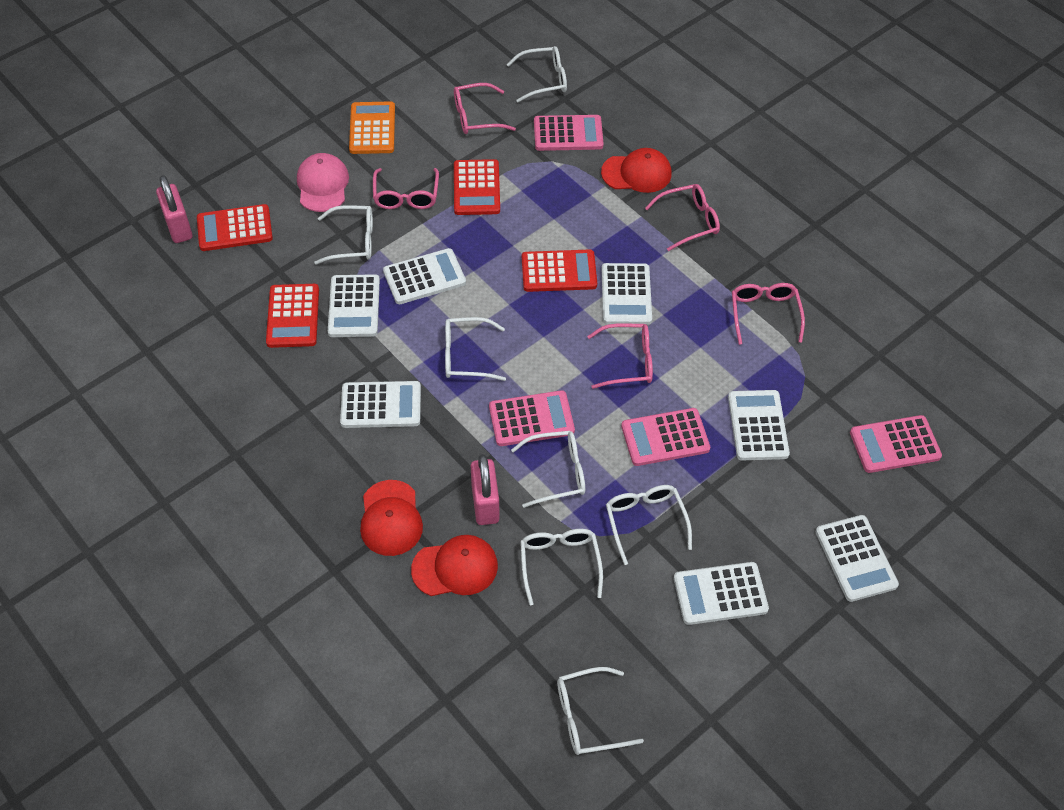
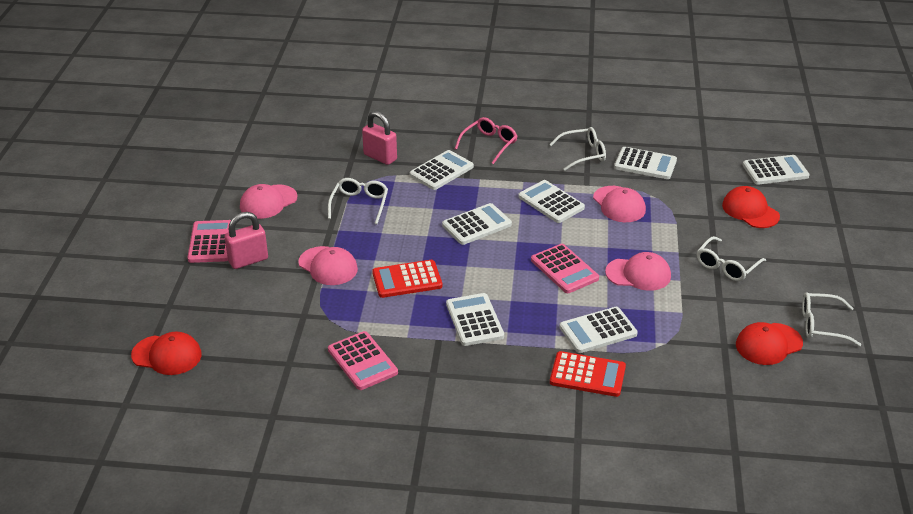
orange calculator: 1 -> 0
pink calculator: 4 -> 3
pink cap: 1 -> 4
pink glasses: 5 -> 1
red calculator: 4 -> 2
white glasses: 7 -> 4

**THE PROBLEM**
Set down exactly the lines beginning at the one that holds "pink cap: 1 -> 4" and ending with the last line of the data.

**WRITTEN ANSWER**
pink cap: 1 -> 4
pink glasses: 5 -> 1
red calculator: 4 -> 2
white glasses: 7 -> 4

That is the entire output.